Recorded information below:

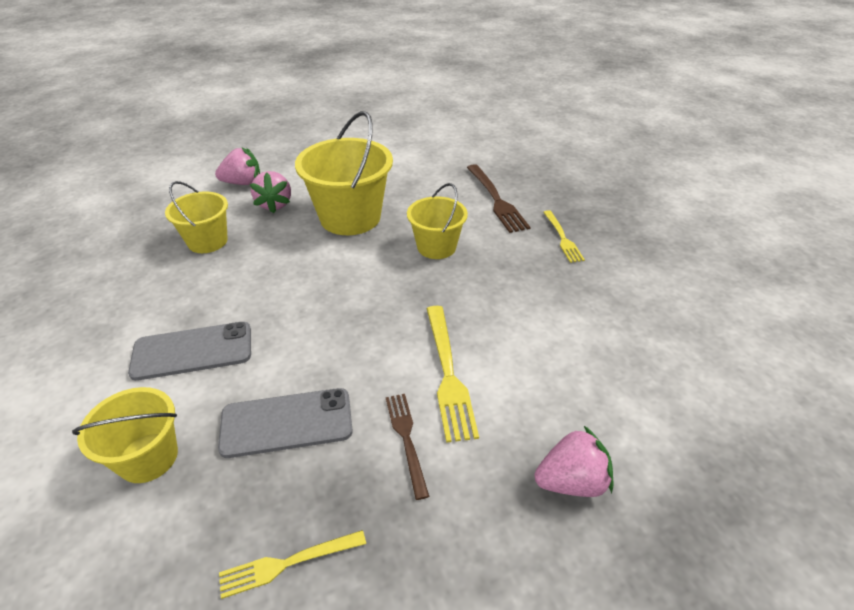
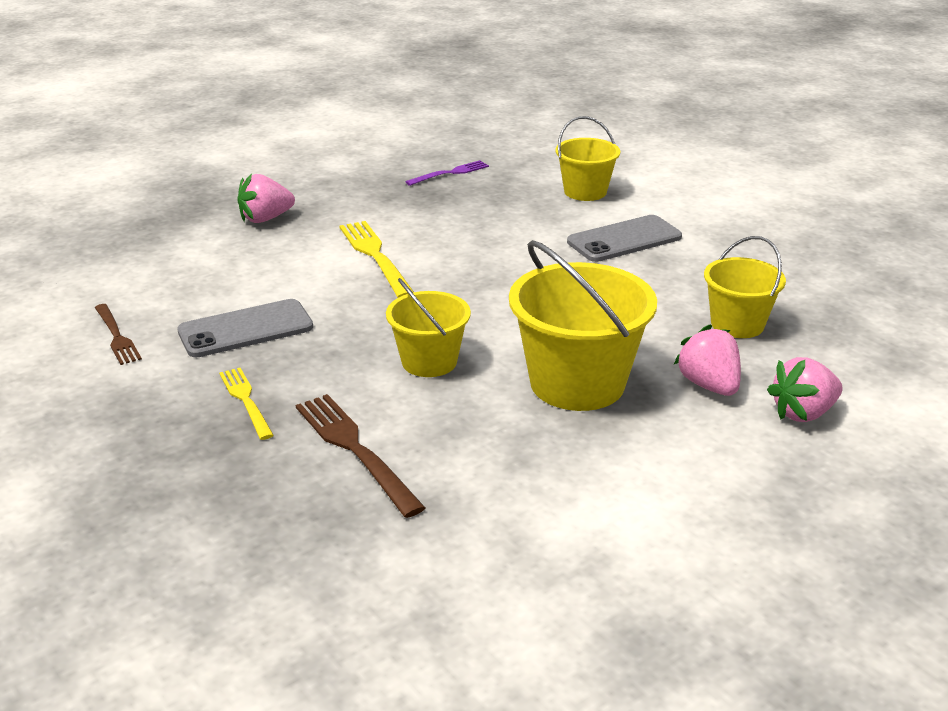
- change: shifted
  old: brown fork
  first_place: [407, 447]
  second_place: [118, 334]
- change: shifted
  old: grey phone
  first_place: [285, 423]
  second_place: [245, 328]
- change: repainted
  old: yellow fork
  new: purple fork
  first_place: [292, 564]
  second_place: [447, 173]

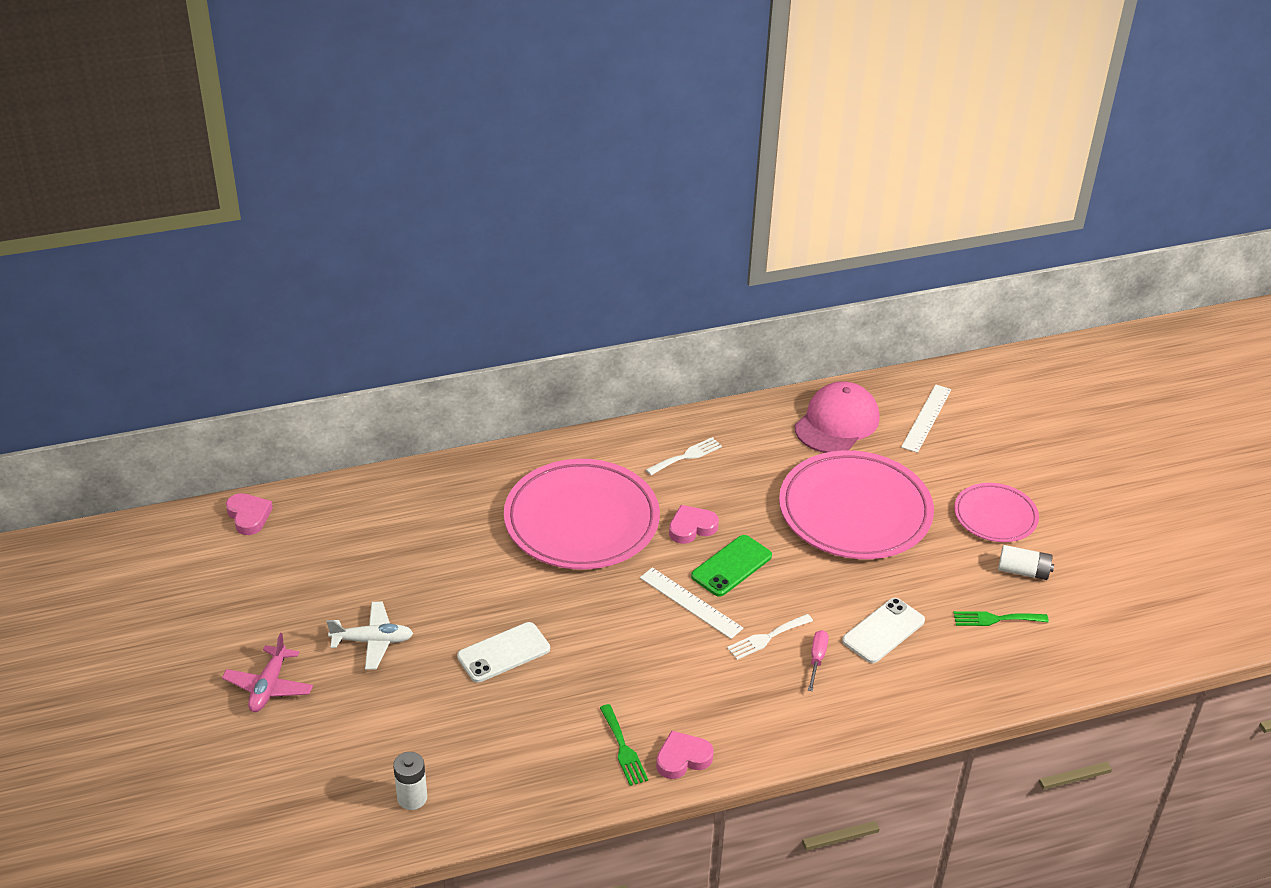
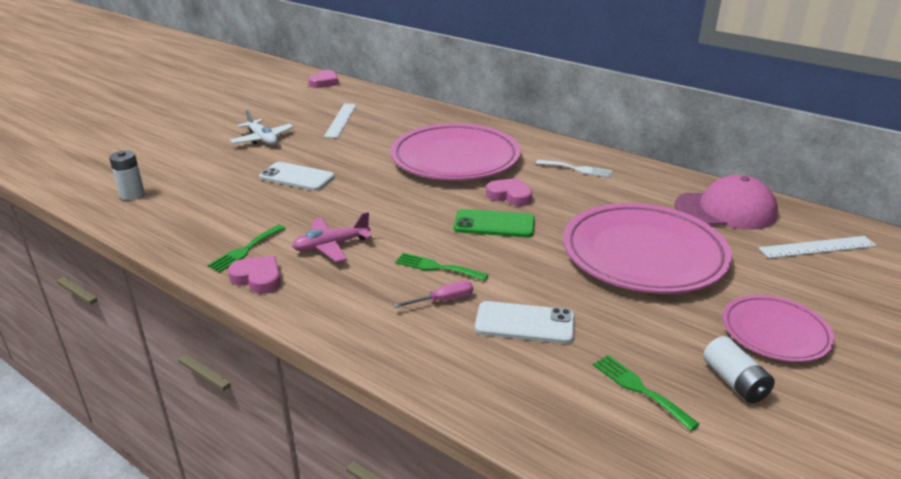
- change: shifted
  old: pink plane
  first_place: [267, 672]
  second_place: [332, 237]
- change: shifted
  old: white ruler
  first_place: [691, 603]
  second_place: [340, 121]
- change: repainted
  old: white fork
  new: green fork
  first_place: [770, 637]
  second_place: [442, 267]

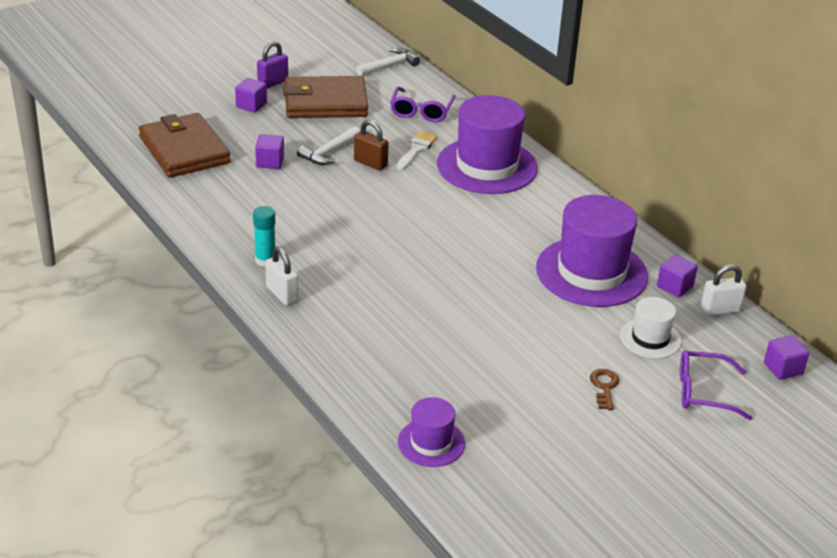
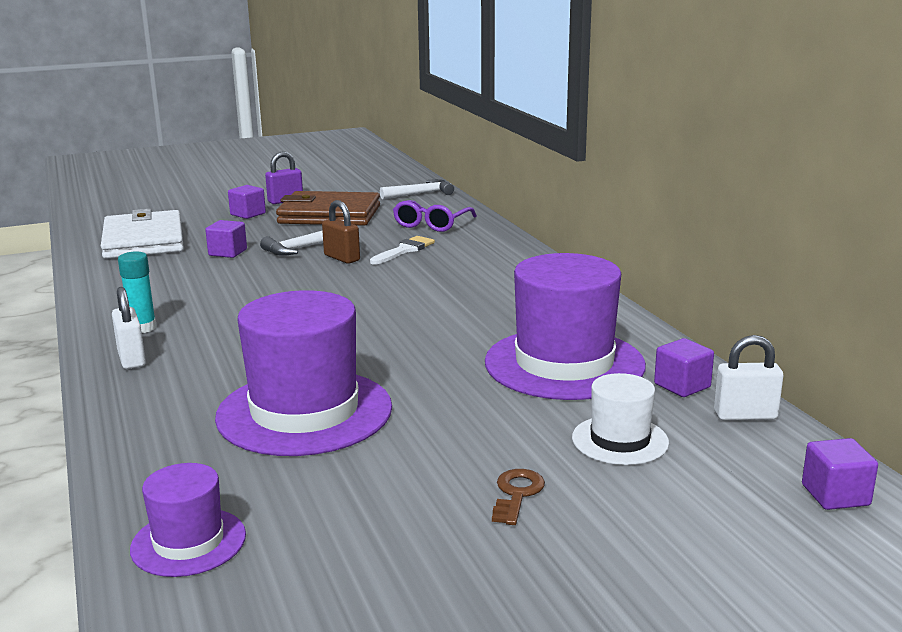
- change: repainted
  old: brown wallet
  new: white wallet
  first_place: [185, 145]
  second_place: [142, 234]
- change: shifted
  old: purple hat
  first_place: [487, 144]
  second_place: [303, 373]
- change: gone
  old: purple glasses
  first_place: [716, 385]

End of Recorded information.

**Your instructions:** Type the material out again exactly. Skip the pictures.

**Problem solution:**
- change: shifted
  old: brown fork
  first_place: [407, 447]
  second_place: [118, 334]
- change: shifted
  old: grey phone
  first_place: [285, 423]
  second_place: [245, 328]
- change: repainted
  old: yellow fork
  new: purple fork
  first_place: [292, 564]
  second_place: [447, 173]

- change: shifted
  old: pink plane
  first_place: [267, 672]
  second_place: [332, 237]
- change: shifted
  old: white ruler
  first_place: [691, 603]
  second_place: [340, 121]
- change: repainted
  old: white fork
  new: green fork
  first_place: [770, 637]
  second_place: [442, 267]

- change: repainted
  old: brown wallet
  new: white wallet
  first_place: [185, 145]
  second_place: [142, 234]
- change: shifted
  old: purple hat
  first_place: [487, 144]
  second_place: [303, 373]
- change: gone
  old: purple glasses
  first_place: [716, 385]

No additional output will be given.